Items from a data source
★ ★ ★ ★ ★
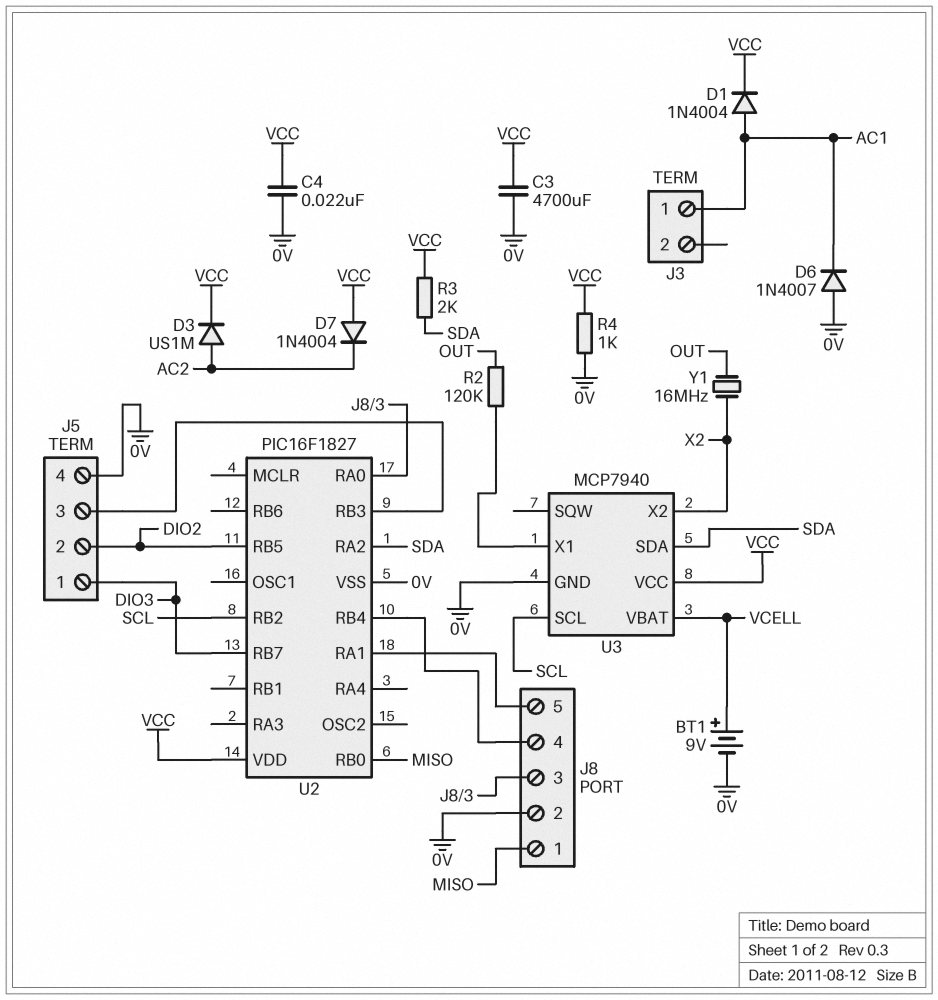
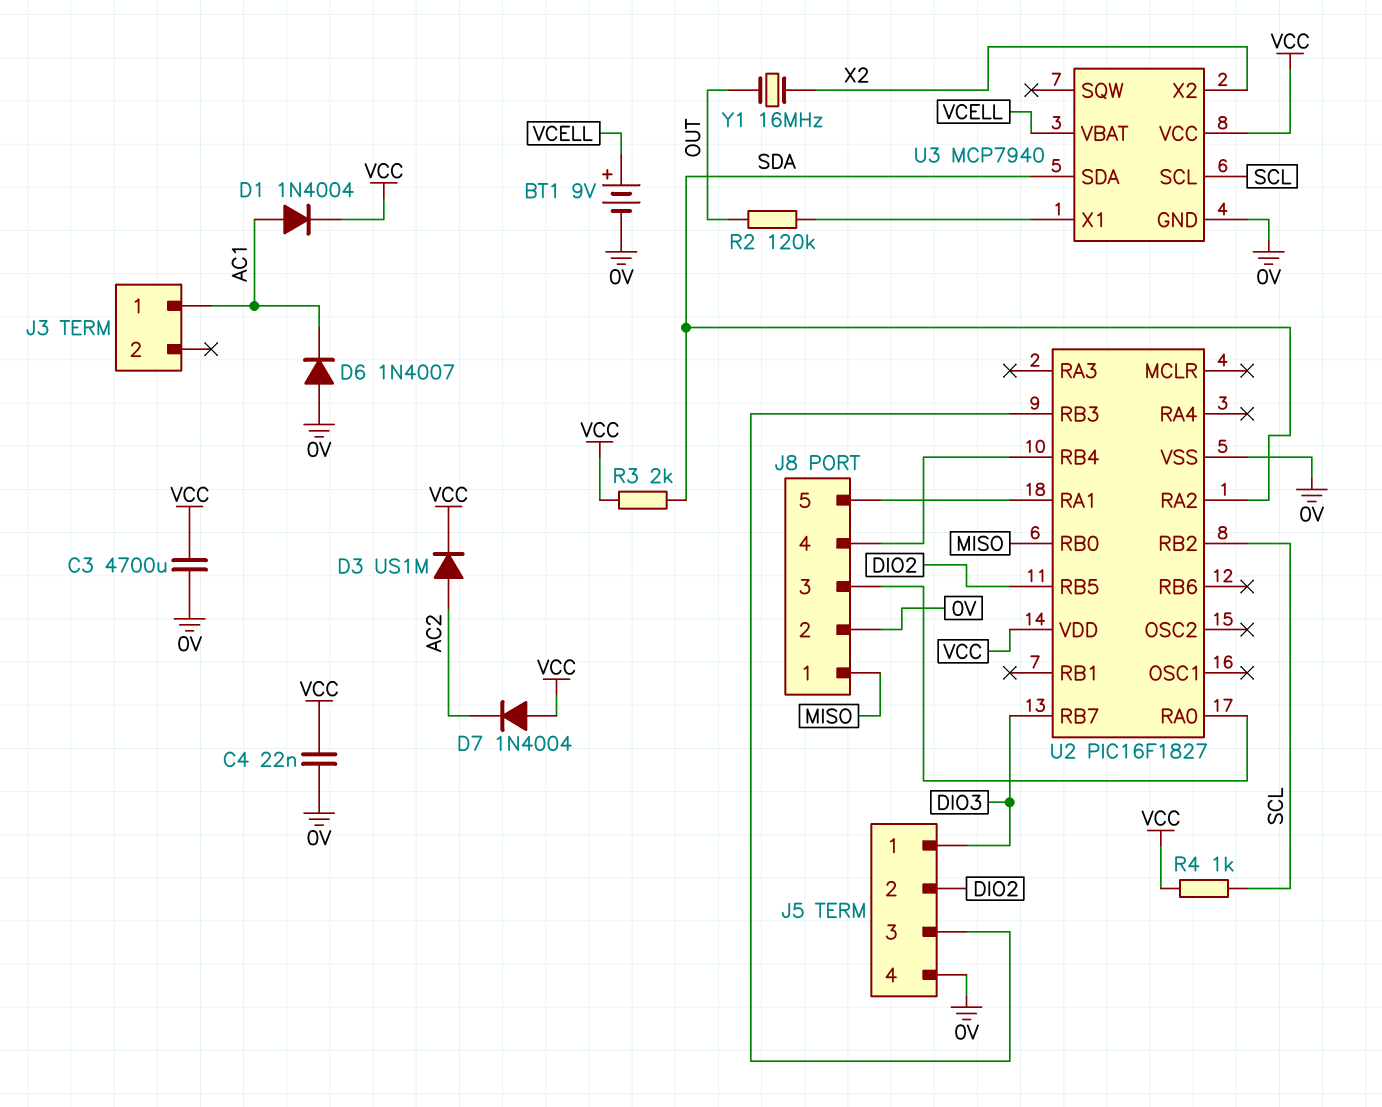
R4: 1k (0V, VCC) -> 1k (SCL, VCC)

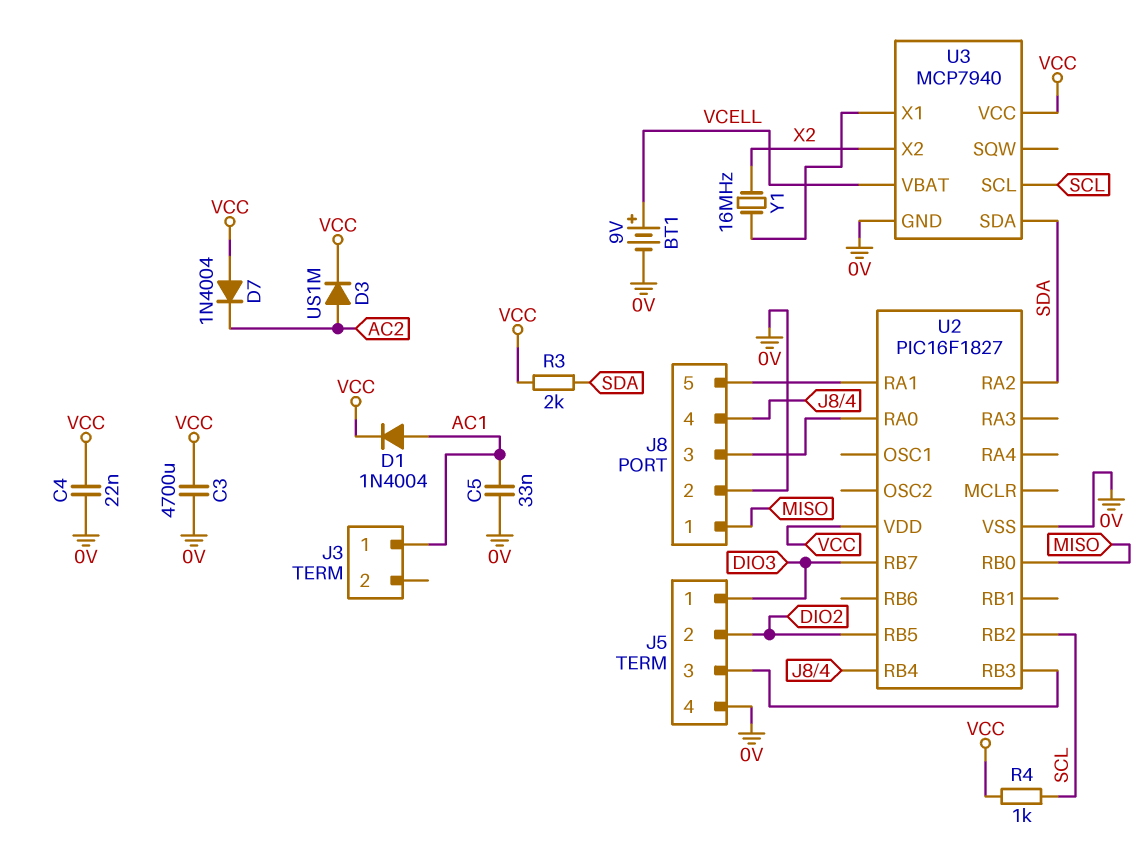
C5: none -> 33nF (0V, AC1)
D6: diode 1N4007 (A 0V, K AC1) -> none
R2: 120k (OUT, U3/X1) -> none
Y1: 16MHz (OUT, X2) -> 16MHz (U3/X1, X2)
★ ★ ★ ★ ★
Exercise instructions: Set down, exactly as they appear, the line holding "R2: 120k (OUT, U3/X1) -> none" and every line after it until the records end.

Task output:
R2: 120k (OUT, U3/X1) -> none
Y1: 16MHz (OUT, X2) -> 16MHz (U3/X1, X2)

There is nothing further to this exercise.